OBJECTIVE —
Copy the listing below from its first line through the line containing "123: (232, 867)", including both of those lines. Omit the pictures.

---------- DATA EXCERPTS

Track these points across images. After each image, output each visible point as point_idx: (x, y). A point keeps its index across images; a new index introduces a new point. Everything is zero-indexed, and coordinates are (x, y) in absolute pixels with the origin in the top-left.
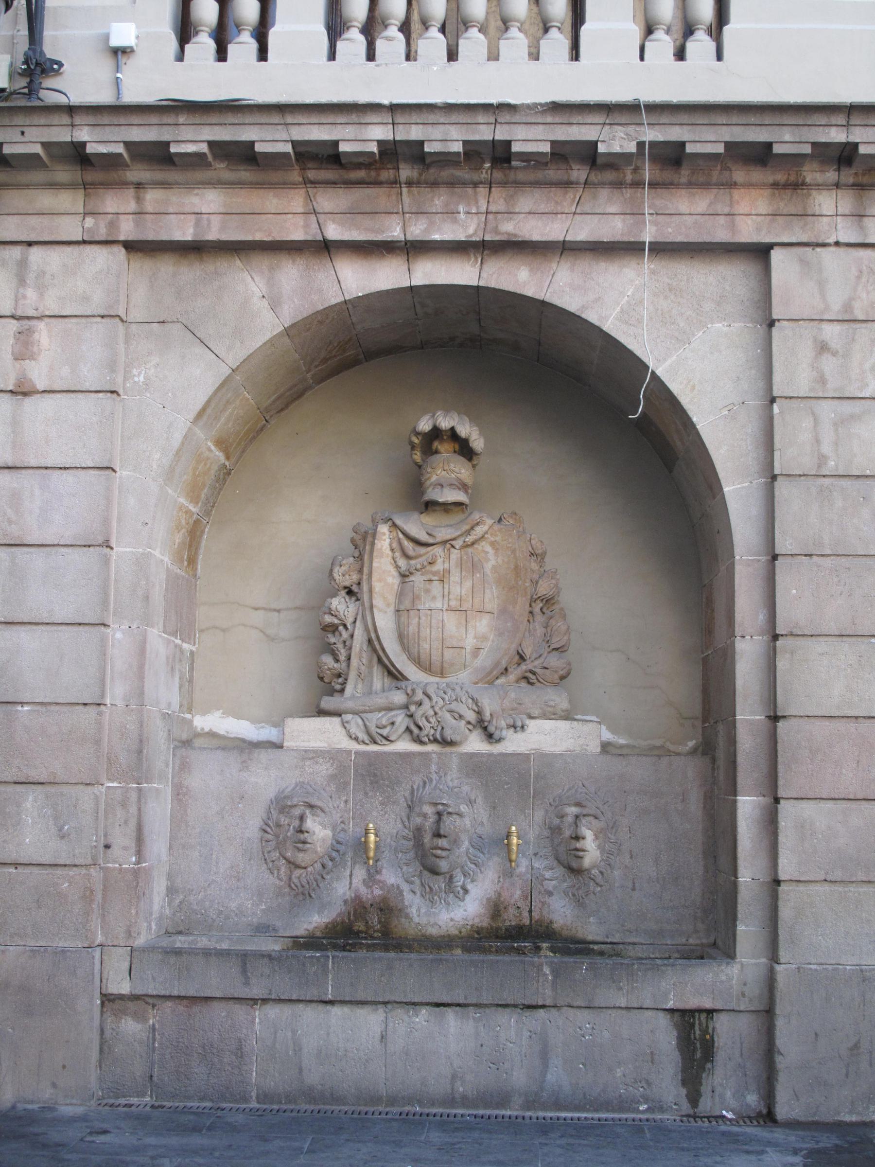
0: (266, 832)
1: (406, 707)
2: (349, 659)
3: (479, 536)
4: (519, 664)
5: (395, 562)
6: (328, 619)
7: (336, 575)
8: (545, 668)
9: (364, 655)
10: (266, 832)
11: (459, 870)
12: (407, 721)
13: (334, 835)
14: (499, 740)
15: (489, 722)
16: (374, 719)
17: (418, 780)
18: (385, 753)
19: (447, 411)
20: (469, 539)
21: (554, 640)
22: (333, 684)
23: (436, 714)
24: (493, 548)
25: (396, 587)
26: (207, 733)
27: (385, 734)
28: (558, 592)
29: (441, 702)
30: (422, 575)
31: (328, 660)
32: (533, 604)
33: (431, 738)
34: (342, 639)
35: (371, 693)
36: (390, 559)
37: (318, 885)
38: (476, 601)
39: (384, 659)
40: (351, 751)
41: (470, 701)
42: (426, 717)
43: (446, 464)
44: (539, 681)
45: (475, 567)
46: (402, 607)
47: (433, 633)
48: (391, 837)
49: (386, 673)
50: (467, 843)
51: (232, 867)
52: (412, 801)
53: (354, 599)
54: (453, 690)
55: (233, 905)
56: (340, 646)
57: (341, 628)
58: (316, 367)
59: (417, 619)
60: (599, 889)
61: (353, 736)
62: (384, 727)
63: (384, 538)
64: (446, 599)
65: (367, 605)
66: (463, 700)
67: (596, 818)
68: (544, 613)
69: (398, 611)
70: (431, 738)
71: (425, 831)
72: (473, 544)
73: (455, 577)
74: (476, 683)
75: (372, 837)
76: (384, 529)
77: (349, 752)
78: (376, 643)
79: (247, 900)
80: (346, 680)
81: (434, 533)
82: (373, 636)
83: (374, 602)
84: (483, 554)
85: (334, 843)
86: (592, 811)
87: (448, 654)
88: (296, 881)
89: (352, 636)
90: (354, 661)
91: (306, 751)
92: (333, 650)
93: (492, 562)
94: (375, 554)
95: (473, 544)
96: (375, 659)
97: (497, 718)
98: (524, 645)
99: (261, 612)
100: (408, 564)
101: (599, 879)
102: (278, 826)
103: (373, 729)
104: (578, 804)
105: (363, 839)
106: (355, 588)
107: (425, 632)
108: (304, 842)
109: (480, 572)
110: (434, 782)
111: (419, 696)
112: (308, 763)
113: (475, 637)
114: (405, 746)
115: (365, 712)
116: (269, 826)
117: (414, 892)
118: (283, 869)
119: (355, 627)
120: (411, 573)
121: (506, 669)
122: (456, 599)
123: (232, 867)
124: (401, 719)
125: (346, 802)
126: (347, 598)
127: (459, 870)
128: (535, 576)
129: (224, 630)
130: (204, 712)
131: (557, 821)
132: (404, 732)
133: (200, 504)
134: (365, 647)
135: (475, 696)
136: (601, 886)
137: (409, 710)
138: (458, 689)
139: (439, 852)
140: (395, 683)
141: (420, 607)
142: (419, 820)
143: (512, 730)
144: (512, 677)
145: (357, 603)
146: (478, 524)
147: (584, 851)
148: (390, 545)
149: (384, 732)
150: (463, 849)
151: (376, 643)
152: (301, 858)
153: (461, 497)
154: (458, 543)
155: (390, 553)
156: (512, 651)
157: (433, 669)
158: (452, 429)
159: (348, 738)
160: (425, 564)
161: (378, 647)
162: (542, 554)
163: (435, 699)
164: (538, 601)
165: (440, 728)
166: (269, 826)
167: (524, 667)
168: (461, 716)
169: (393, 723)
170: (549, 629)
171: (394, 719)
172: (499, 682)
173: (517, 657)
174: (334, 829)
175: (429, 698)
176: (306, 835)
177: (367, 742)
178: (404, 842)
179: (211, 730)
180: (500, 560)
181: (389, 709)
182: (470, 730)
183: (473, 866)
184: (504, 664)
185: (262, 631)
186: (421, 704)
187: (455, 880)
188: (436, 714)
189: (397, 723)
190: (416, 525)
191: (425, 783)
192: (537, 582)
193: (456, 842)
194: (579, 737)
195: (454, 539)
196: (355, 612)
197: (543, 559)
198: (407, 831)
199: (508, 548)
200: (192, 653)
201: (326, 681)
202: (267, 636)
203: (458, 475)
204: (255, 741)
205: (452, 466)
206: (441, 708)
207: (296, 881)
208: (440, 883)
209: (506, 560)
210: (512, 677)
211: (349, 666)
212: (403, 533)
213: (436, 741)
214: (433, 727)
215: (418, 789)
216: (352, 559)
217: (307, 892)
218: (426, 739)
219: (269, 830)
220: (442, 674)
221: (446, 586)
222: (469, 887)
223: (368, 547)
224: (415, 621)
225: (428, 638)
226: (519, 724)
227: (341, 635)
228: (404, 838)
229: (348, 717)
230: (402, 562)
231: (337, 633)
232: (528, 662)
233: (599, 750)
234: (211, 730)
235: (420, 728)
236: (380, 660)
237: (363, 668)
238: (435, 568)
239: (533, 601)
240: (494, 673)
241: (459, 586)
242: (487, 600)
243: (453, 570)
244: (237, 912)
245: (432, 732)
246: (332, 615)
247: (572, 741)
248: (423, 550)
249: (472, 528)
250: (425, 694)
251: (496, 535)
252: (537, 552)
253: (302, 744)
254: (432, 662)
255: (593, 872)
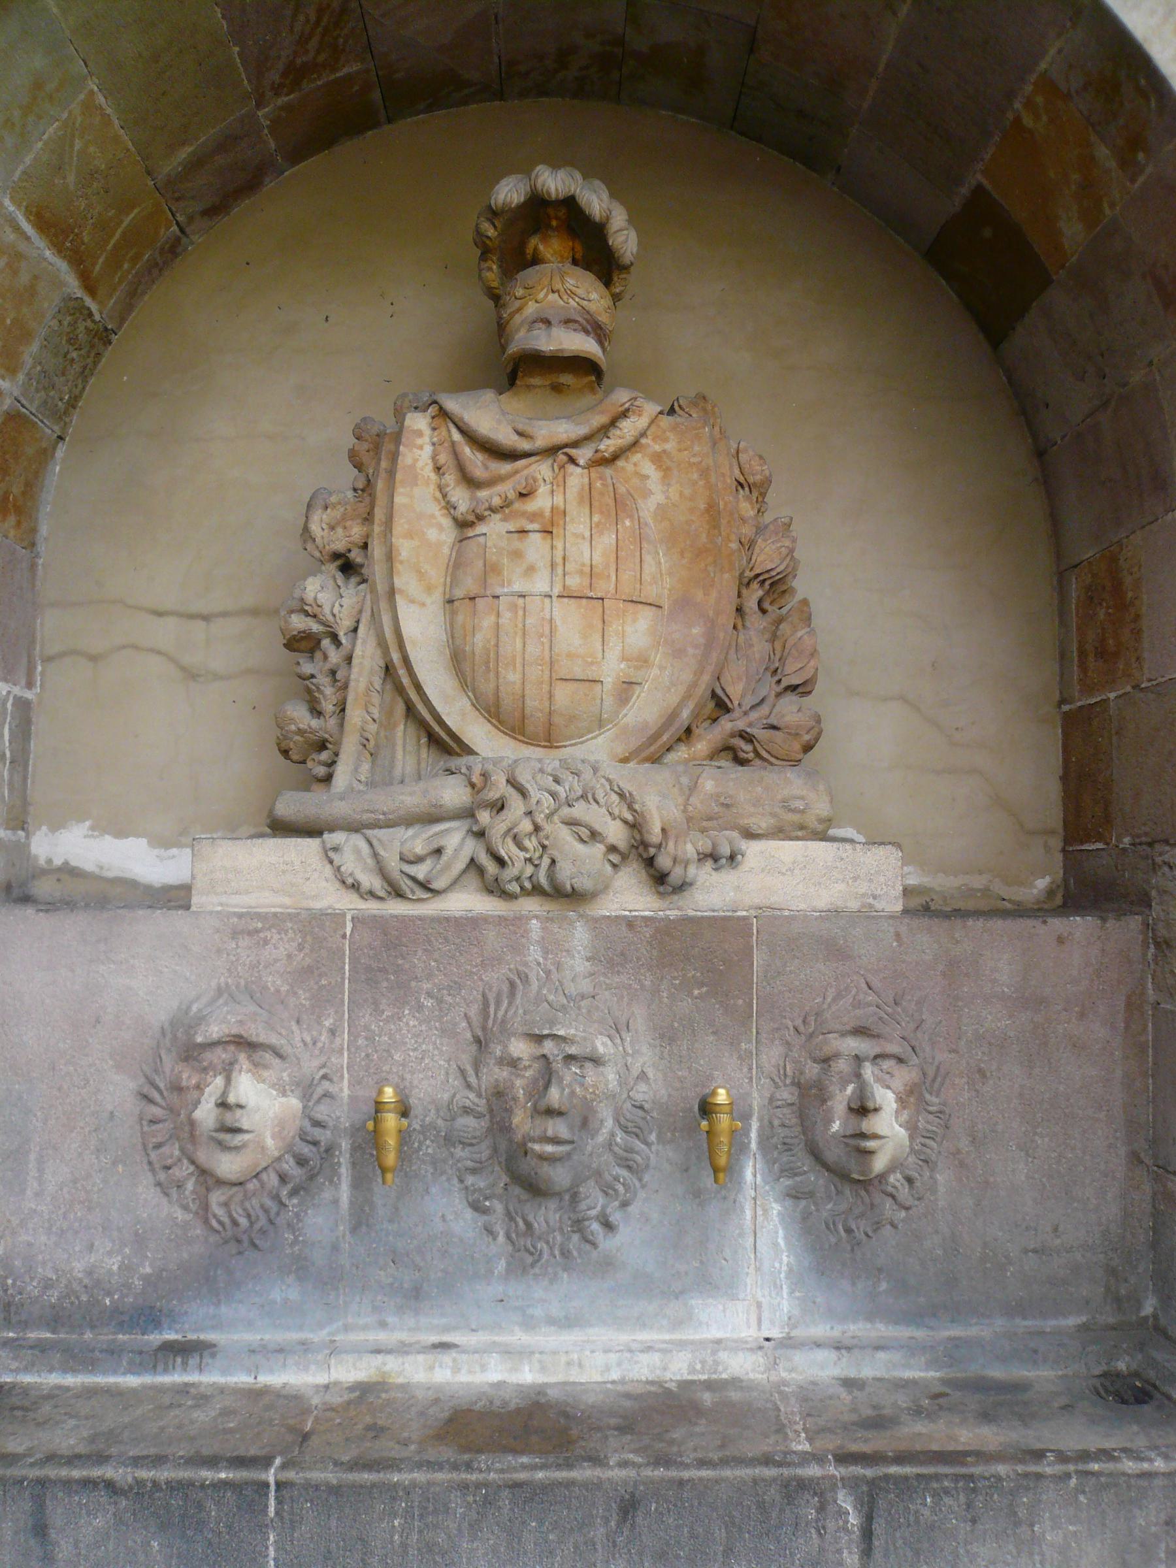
0: (150, 1101)
1: (468, 814)
2: (343, 710)
3: (629, 439)
4: (715, 720)
5: (445, 496)
6: (298, 623)
7: (315, 528)
8: (774, 728)
9: (376, 699)
10: (150, 1101)
11: (591, 1183)
12: (471, 847)
13: (304, 1107)
14: (682, 887)
15: (659, 846)
16: (400, 842)
17: (495, 977)
18: (420, 918)
19: (555, 166)
20: (608, 446)
21: (790, 667)
22: (310, 764)
23: (537, 829)
24: (659, 468)
25: (446, 550)
26: (60, 869)
27: (421, 877)
28: (795, 569)
29: (547, 801)
30: (505, 520)
31: (299, 714)
32: (744, 591)
33: (528, 885)
34: (328, 666)
35: (392, 784)
36: (432, 488)
37: (271, 1222)
38: (626, 576)
39: (420, 707)
40: (344, 915)
41: (615, 798)
42: (515, 837)
43: (557, 279)
44: (758, 755)
45: (620, 506)
46: (459, 593)
47: (530, 649)
48: (438, 1110)
49: (424, 740)
50: (609, 1123)
51: (75, 1181)
52: (484, 1028)
53: (354, 580)
54: (577, 774)
55: (78, 1267)
56: (323, 680)
57: (326, 643)
58: (277, 90)
59: (493, 618)
60: (903, 1214)
61: (350, 881)
62: (419, 860)
63: (419, 441)
64: (560, 571)
65: (381, 587)
66: (600, 796)
67: (900, 1060)
68: (764, 611)
69: (450, 601)
70: (528, 885)
71: (515, 1099)
72: (615, 458)
73: (579, 523)
74: (625, 760)
75: (391, 1121)
76: (419, 422)
77: (337, 918)
78: (402, 672)
79: (110, 1253)
80: (337, 755)
81: (528, 429)
82: (396, 656)
83: (396, 580)
84: (635, 481)
85: (307, 1124)
86: (893, 1048)
87: (563, 694)
88: (220, 1212)
89: (349, 659)
90: (355, 715)
91: (240, 916)
92: (309, 691)
93: (657, 498)
94: (399, 476)
95: (615, 458)
96: (400, 708)
97: (677, 837)
98: (726, 679)
99: (171, 621)
100: (473, 498)
101: (904, 1193)
102: (178, 1089)
103: (394, 865)
104: (860, 1031)
105: (370, 1125)
106: (356, 556)
107: (511, 645)
108: (238, 1131)
109: (631, 517)
110: (535, 985)
111: (500, 788)
112: (245, 942)
113: (624, 658)
114: (467, 901)
115: (376, 825)
116: (157, 1088)
117: (489, 1231)
118: (190, 1186)
119: (355, 638)
120: (480, 518)
121: (688, 731)
122: (581, 572)
123: (75, 1181)
124: (456, 840)
125: (333, 1032)
126: (339, 575)
127: (591, 1183)
128: (747, 531)
129: (94, 658)
130: (56, 826)
131: (812, 1070)
132: (464, 871)
133: (21, 377)
134: (377, 683)
135: (627, 787)
136: (907, 1209)
137: (477, 821)
138: (587, 774)
139: (549, 1148)
140: (444, 762)
141: (498, 591)
142: (502, 1074)
143: (709, 864)
144: (701, 747)
145: (363, 586)
146: (624, 414)
147: (876, 1137)
148: (434, 458)
149: (420, 871)
150: (600, 1139)
151: (402, 672)
152: (228, 1165)
153: (586, 345)
154: (584, 454)
155: (433, 476)
156: (702, 689)
157: (530, 729)
158: (570, 202)
159: (338, 885)
160: (512, 495)
161: (406, 681)
162: (762, 483)
163: (535, 794)
164: (755, 585)
165: (546, 861)
166: (157, 1088)
167: (726, 725)
168: (594, 835)
169: (438, 851)
170: (778, 645)
171: (442, 843)
172: (671, 757)
173: (711, 705)
174: (306, 1097)
175: (523, 792)
176: (239, 1112)
177: (382, 894)
178: (469, 1122)
179: (66, 863)
180: (673, 492)
181: (431, 818)
182: (614, 866)
183: (624, 1173)
184: (685, 714)
185: (171, 659)
186: (502, 808)
187: (583, 1206)
188: (537, 829)
189: (449, 851)
190: (488, 415)
191: (512, 985)
192: (752, 543)
193: (585, 1123)
194: (855, 879)
195: (575, 444)
196: (358, 607)
197: (763, 495)
198: (472, 1096)
199: (691, 465)
200: (23, 706)
201: (295, 757)
202: (183, 669)
203: (585, 303)
204: (157, 885)
205: (570, 282)
206: (549, 817)
207: (220, 1212)
208: (545, 1216)
209: (687, 492)
210: (701, 747)
211: (341, 725)
212: (462, 431)
213: (537, 890)
214: (530, 860)
215: (498, 1004)
216: (350, 494)
217: (245, 1238)
218: (514, 888)
219: (156, 1096)
220: (548, 738)
221: (559, 545)
222: (616, 1217)
223: (384, 464)
224: (487, 622)
225: (519, 660)
226: (726, 850)
227: (326, 657)
228: (466, 1111)
229: (338, 838)
230: (461, 498)
231: (318, 655)
232: (737, 713)
233: (899, 907)
234: (66, 863)
235: (501, 862)
236: (410, 710)
237: (373, 727)
238: (531, 506)
239: (745, 583)
240: (665, 738)
241: (587, 544)
242: (647, 577)
243: (572, 509)
244: (86, 1281)
245: (529, 870)
246: (307, 614)
247: (842, 887)
248: (506, 467)
249: (613, 423)
250: (512, 782)
251: (666, 440)
252: (751, 480)
253: (236, 900)
254: (528, 711)
255: (892, 1179)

--------------------

EXERCISE OUTPUT —
Track these points across images. After each image, output each visible point as point_idx: (x, y). A point keeps its index across images; a new index introduces a new point. Everything is zero-indexed, and coordinates are (x, y) in absolute pixels with the origin in the top-left.
0: (266, 832)
1: (406, 707)
2: (349, 659)
3: (479, 536)
4: (519, 664)
5: (395, 562)
6: (328, 619)
7: (336, 575)
8: (545, 668)
9: (364, 655)
10: (266, 832)
11: (459, 870)
12: (407, 721)
13: (334, 835)
14: (499, 740)
15: (489, 722)
16: (374, 719)
17: (418, 780)
18: (385, 753)
19: (447, 411)
20: (469, 539)
21: (554, 640)
22: (333, 684)
23: (436, 714)
24: (493, 548)
25: (396, 587)
26: (207, 733)
27: (385, 734)
28: (558, 592)
29: (441, 702)
30: (422, 575)
31: (328, 660)
32: (533, 604)
33: (431, 738)
34: (342, 639)
35: (371, 693)
36: (390, 559)
37: (318, 885)
38: (476, 601)
39: (384, 659)
40: (351, 751)
41: (470, 701)
42: (426, 717)
43: (446, 464)
44: (539, 681)
45: (475, 567)
46: (402, 607)
47: (433, 633)
48: (391, 837)
49: (386, 673)
50: (467, 843)
51: (232, 867)
52: (412, 801)
53: (354, 599)
54: (453, 690)
55: (233, 905)
56: (340, 646)
57: (341, 628)
58: (316, 367)
59: (417, 619)
60: (599, 889)
61: (353, 736)
62: (384, 727)
63: (384, 538)
64: (446, 599)
65: (367, 605)
66: (463, 700)
67: (596, 818)
68: (544, 613)
69: (398, 611)
70: (431, 738)
71: (425, 831)
72: (473, 544)
73: (455, 577)
74: (476, 683)
75: (372, 837)
76: (384, 529)
77: (349, 752)
78: (376, 643)
79: (247, 900)
80: (346, 680)
81: (434, 533)
82: (373, 636)
83: (374, 602)
84: (483, 554)
85: (334, 843)
86: (592, 811)
87: (448, 654)
88: (296, 881)
89: (352, 636)
90: (354, 661)
91: (306, 751)
92: (333, 650)
93: (492, 562)
94: (375, 554)
95: (473, 544)
96: (375, 659)
97: (497, 718)
98: (524, 645)
99: (261, 612)
100: (408, 564)
101: (599, 879)
102: (278, 826)
103: (373, 729)
104: (578, 804)
105: (363, 839)
106: (355, 588)
107: (425, 632)
108: (304, 842)
109: (480, 572)
110: (434, 782)
111: (419, 696)
112: (308, 763)
113: (475, 637)
114: (405, 746)
115: (365, 712)
116: (269, 826)
117: (414, 892)
118: (283, 869)
119: (355, 627)
120: (411, 573)
121: (506, 669)
122: (456, 599)
123: (232, 867)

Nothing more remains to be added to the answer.